(What the task requires)
Return the data below exactly, stopping after the line with "(295, 208) = (355, 192): white".

(Object transformation records)
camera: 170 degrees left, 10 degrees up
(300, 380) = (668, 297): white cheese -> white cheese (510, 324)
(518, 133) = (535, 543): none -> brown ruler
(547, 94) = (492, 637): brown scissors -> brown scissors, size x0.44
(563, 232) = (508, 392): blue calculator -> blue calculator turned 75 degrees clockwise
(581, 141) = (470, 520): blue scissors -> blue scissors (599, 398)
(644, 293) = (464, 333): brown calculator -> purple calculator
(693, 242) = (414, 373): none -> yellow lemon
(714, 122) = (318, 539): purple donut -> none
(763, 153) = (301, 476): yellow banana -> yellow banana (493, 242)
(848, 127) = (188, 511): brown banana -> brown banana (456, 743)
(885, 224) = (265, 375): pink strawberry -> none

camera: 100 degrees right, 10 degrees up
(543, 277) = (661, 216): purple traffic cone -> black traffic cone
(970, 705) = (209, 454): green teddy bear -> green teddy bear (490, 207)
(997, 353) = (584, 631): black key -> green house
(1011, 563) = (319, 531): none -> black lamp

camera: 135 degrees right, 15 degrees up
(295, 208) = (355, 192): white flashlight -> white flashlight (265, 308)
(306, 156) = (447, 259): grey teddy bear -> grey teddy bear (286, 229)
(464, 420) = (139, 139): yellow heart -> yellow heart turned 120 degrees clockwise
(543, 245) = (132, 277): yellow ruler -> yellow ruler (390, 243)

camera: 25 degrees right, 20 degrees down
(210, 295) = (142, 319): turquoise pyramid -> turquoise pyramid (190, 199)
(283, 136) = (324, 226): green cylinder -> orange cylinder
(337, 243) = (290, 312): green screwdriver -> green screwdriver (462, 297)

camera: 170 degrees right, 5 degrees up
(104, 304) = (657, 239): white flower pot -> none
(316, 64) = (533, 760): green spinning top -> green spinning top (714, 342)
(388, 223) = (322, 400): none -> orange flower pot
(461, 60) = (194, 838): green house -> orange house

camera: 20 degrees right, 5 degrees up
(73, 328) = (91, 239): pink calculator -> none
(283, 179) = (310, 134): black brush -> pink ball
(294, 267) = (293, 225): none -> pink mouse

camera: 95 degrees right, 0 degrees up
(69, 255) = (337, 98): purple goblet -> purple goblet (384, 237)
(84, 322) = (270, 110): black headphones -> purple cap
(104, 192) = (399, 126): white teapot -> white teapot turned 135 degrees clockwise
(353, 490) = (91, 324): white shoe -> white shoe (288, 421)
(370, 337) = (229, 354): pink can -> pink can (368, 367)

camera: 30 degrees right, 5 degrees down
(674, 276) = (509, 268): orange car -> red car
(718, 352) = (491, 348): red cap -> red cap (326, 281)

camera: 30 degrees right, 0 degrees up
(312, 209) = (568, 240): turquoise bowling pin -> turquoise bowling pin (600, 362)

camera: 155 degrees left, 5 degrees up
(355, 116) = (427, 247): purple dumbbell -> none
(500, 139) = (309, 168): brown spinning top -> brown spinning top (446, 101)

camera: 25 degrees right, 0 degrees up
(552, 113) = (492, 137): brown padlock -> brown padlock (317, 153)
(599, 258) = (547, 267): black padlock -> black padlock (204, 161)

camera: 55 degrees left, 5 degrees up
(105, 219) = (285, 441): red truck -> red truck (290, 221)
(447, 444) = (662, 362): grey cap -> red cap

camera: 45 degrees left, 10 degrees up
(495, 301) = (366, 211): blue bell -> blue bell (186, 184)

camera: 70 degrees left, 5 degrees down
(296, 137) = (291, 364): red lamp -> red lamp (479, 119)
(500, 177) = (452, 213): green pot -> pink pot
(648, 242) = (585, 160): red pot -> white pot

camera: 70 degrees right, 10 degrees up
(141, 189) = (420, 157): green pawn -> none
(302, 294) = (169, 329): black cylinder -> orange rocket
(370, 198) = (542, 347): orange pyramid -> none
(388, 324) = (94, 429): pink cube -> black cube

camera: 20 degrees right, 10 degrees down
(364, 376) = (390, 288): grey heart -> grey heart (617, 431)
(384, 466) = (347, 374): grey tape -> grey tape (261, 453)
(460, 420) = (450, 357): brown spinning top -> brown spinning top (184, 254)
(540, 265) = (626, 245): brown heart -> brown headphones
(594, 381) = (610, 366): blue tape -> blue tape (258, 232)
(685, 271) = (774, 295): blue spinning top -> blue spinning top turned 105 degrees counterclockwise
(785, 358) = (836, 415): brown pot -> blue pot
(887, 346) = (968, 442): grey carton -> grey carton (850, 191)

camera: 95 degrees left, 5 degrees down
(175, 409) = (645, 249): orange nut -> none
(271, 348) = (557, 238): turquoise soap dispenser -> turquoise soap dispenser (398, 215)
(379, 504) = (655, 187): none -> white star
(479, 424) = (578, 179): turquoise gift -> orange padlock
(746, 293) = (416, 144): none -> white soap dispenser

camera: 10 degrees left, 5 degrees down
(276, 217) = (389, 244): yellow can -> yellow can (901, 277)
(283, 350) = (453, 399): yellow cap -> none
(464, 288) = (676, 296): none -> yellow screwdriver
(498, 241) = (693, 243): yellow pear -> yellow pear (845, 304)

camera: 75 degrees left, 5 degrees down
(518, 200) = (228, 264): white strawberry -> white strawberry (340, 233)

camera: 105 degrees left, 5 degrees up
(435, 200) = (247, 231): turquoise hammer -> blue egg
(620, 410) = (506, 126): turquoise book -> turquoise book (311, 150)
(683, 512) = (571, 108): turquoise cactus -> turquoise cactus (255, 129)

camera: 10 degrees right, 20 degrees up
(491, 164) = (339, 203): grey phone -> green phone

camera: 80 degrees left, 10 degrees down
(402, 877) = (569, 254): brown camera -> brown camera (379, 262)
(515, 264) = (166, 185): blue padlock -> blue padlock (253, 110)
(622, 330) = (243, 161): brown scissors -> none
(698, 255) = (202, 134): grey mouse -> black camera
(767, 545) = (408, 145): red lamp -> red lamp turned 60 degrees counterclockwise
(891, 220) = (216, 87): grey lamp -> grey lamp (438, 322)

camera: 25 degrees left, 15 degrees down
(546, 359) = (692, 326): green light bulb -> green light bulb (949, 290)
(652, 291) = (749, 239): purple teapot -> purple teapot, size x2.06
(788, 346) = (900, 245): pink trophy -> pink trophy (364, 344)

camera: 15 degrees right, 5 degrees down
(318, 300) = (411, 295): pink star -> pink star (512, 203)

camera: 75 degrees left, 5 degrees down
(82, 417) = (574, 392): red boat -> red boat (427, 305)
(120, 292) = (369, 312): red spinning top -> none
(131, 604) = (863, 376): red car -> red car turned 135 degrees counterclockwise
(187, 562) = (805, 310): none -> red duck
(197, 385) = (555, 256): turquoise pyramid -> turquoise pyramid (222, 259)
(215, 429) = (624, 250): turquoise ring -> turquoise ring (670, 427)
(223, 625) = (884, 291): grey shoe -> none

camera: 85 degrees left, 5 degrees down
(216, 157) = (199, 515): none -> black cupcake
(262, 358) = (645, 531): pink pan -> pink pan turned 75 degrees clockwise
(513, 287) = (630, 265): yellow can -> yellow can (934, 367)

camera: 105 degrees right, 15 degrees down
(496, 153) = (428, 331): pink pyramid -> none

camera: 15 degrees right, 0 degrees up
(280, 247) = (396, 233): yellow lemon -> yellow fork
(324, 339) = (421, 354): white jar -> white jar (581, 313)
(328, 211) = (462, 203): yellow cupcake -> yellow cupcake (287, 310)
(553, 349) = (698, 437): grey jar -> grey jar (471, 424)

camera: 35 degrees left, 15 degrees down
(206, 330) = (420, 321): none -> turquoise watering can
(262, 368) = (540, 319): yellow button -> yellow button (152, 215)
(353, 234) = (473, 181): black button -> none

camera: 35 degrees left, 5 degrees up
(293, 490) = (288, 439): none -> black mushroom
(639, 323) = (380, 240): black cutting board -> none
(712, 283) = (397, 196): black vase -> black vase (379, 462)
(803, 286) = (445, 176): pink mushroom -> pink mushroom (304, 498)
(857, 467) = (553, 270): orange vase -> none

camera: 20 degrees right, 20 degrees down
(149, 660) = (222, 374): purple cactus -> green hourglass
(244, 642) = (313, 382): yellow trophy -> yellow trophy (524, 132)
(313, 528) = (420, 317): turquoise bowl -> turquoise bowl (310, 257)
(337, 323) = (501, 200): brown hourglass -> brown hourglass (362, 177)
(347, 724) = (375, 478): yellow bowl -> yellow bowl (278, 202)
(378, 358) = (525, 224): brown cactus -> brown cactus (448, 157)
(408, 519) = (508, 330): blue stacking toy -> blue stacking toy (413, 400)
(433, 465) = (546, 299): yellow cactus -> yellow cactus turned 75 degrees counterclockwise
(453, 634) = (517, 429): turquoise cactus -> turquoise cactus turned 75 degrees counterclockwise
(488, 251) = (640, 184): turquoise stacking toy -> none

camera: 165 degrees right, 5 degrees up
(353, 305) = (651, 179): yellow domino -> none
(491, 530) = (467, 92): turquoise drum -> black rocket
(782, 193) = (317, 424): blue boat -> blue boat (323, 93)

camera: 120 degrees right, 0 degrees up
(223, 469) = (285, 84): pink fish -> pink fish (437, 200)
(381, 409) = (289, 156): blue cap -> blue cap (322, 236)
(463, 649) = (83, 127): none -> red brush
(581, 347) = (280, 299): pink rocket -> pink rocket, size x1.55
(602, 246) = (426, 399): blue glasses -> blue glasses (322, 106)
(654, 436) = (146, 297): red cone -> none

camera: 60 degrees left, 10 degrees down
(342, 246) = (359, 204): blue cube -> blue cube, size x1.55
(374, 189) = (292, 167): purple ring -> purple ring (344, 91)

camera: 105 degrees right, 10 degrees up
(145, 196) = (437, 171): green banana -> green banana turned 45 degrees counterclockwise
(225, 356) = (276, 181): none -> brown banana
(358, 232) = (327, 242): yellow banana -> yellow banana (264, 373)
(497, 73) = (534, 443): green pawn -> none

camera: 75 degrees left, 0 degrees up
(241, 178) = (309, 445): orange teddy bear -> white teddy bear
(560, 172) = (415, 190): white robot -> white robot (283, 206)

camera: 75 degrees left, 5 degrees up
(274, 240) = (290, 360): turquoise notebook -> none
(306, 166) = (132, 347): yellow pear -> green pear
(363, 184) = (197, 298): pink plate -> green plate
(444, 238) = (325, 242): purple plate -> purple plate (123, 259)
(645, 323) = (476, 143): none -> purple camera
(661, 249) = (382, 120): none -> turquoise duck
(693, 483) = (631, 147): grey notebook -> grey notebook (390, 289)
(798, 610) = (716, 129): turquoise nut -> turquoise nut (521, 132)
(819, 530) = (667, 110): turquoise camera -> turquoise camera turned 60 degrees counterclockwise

(Result of the exercise)
camera: 170 degrees left, 10 degrees up
(300, 380) = (668, 297): white cheese -> white cheese (510, 324)
(518, 133) = (535, 543): none -> brown ruler
(547, 94) = (492, 637): brown scissors -> brown scissors, size x0.44
(563, 232) = (508, 392): blue calculator -> blue calculator turned 75 degrees clockwise
(581, 141) = (470, 520): blue scissors -> blue scissors (599, 398)
(644, 293) = (464, 333): brown calculator -> purple calculator
(693, 242) = (414, 373): none -> yellow lemon
(714, 122) = (318, 539): purple donut -> none
(763, 153) = (301, 476): yellow banana -> yellow banana (493, 242)
(848, 127) = (188, 511): brown banana -> brown banana (456, 743)
(885, 224) = (265, 375): pink strawberry -> none

camera: 100 degrees right, 10 degrees up
(543, 277) = (661, 216): purple traffic cone -> black traffic cone
(970, 705) = (209, 454): green teddy bear -> green teddy bear (490, 207)
(997, 353) = (584, 631): black key -> green house
(1011, 563) = (319, 531): none -> black lamp

camera: 135 degrees right, 15 degrees up
(295, 208) = (355, 192): white flashlight -> white flashlight (265, 308)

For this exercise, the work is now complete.